Recorded data
_ _ _

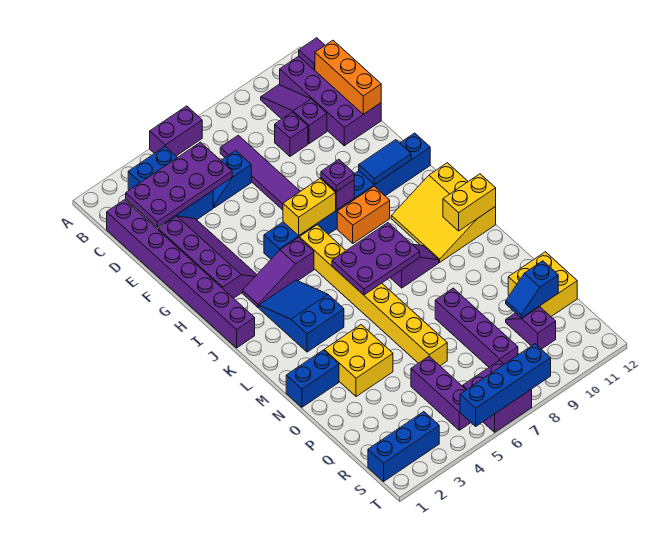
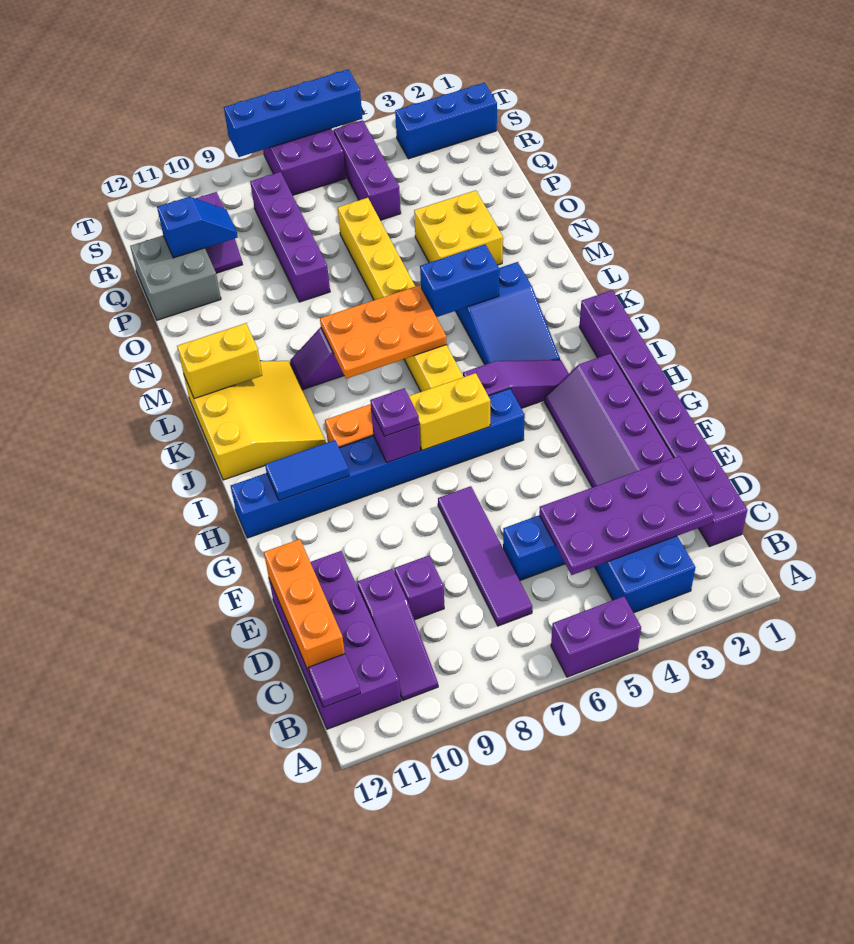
purple plate K6:L8 level 2 -> orange plate K6:L8 level 2
blue brick N1:N2 level 1 -> blue brick L4:L5 level 2
yellow brick P11:Q12 level 1 -> grey brick P11:Q12 level 1

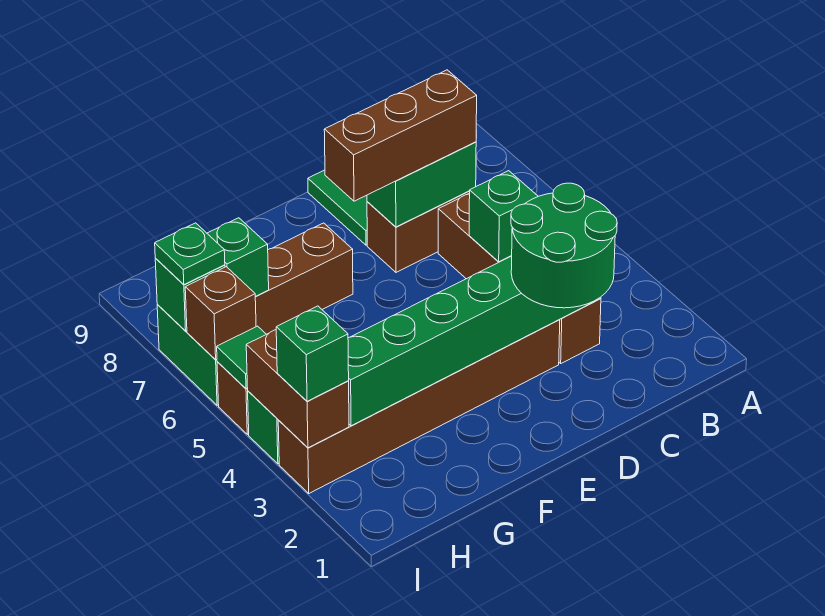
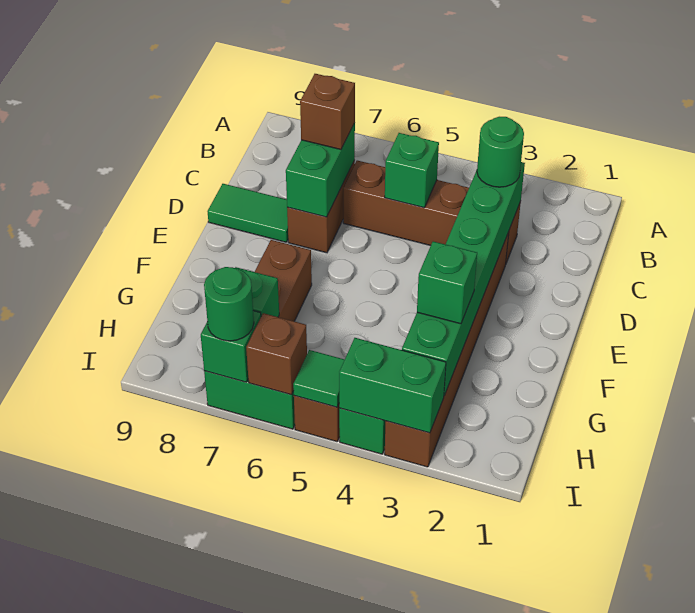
green round brick C2:D3 level 3 -> green round brick C3 level 3
brown brick C7:E7 level 3 -> brown brick C7 level 3
brown brick I3:I4 level 2 -> green brick I3:I4 level 2
green brick I3 level 3 -> green brick G3 level 3
green plate I7 level 3 -> green round brick I7 level 3

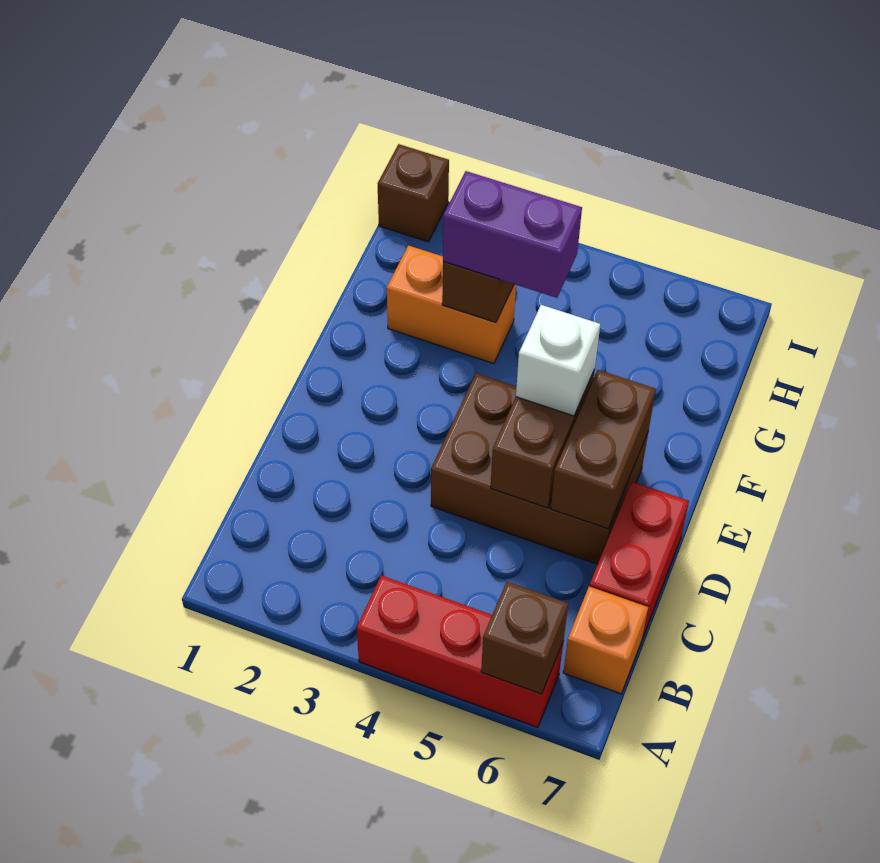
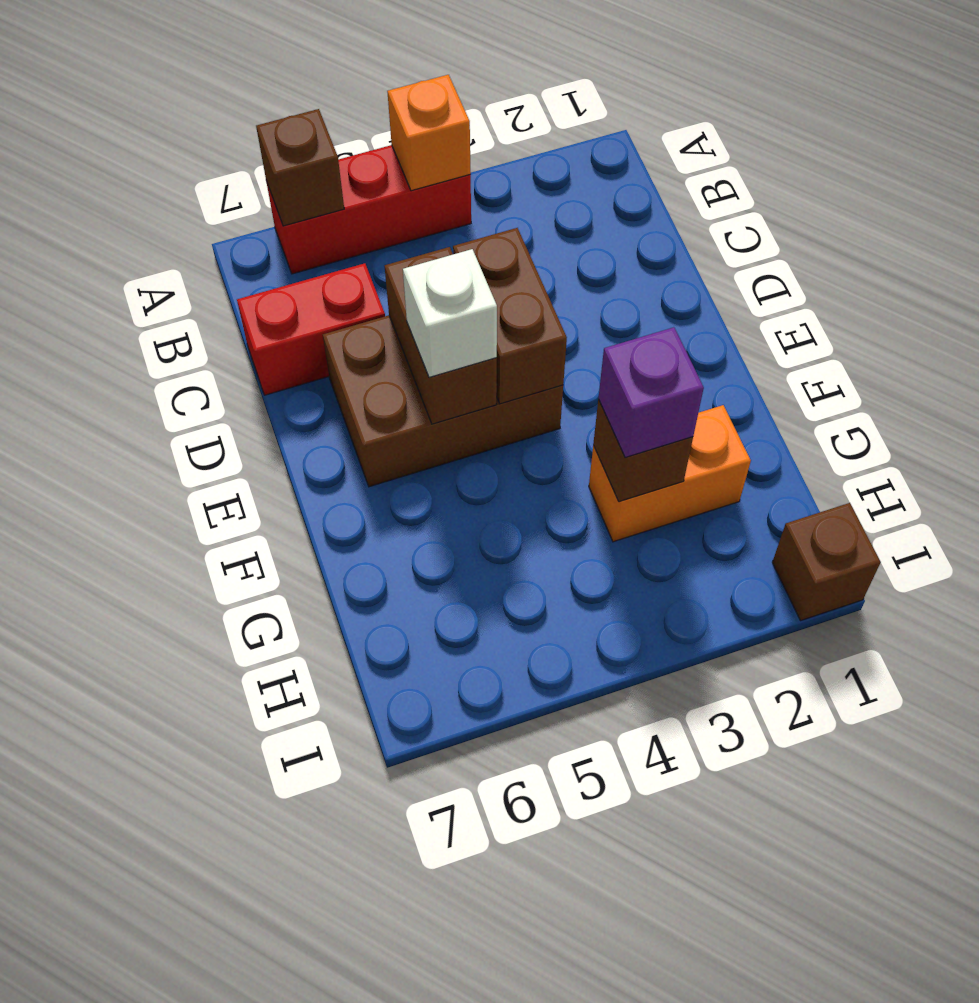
orange brick B7 level 1 -> orange brick A4 level 2
red brick C7:D7 level 1 -> red brick C6:C7 level 1
brown brick D6:E6 level 2 -> brown brick D4:E4 level 2
purple brick G3:G4 level 3 -> purple brick G3 level 3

_ _ _

Task item. Take the lines from the one holding "yellow brick P11:Q12" through the last line of the data above and copy them exactly, both ends included, omitting all pictures.

Response to this task.
yellow brick P11:Q12 level 1 -> grey brick P11:Q12 level 1

green round brick C2:D3 level 3 -> green round brick C3 level 3
brown brick C7:E7 level 3 -> brown brick C7 level 3
brown brick I3:I4 level 2 -> green brick I3:I4 level 2
green brick I3 level 3 -> green brick G3 level 3
green plate I7 level 3 -> green round brick I7 level 3

orange brick B7 level 1 -> orange brick A4 level 2
red brick C7:D7 level 1 -> red brick C6:C7 level 1
brown brick D6:E6 level 2 -> brown brick D4:E4 level 2
purple brick G3:G4 level 3 -> purple brick G3 level 3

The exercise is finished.